#### [TRY IT]
Searching the material below, find each line that includes the word "pyramid", and copy it.

#### [MATERIAL PROVIDED]
^^^^

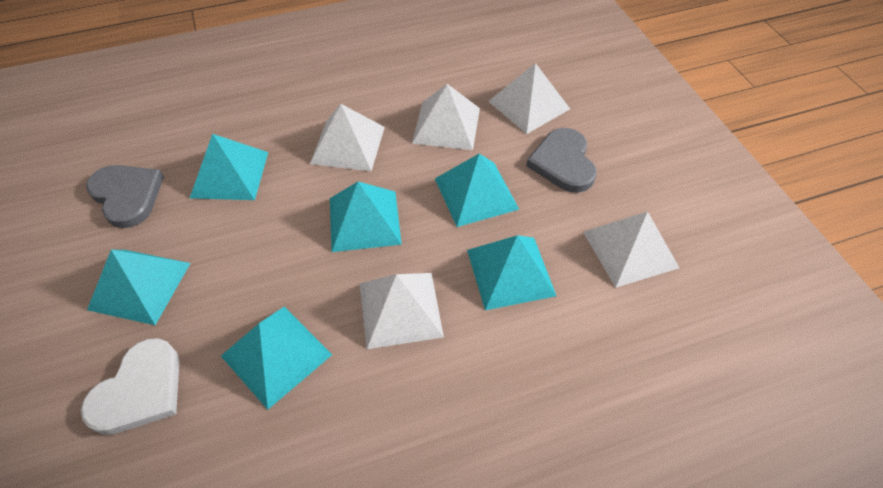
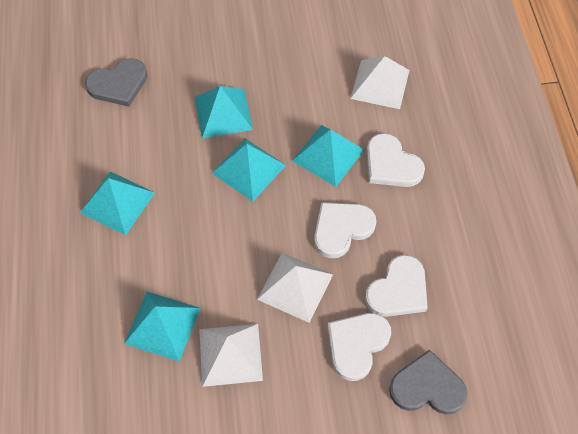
turquoise pyramid: 6 -> 5
white heart: 1 -> 4
white pyramid: 5 -> 3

^^^^

#### [TASK OUTPUT]
turquoise pyramid: 6 -> 5
white pyramid: 5 -> 3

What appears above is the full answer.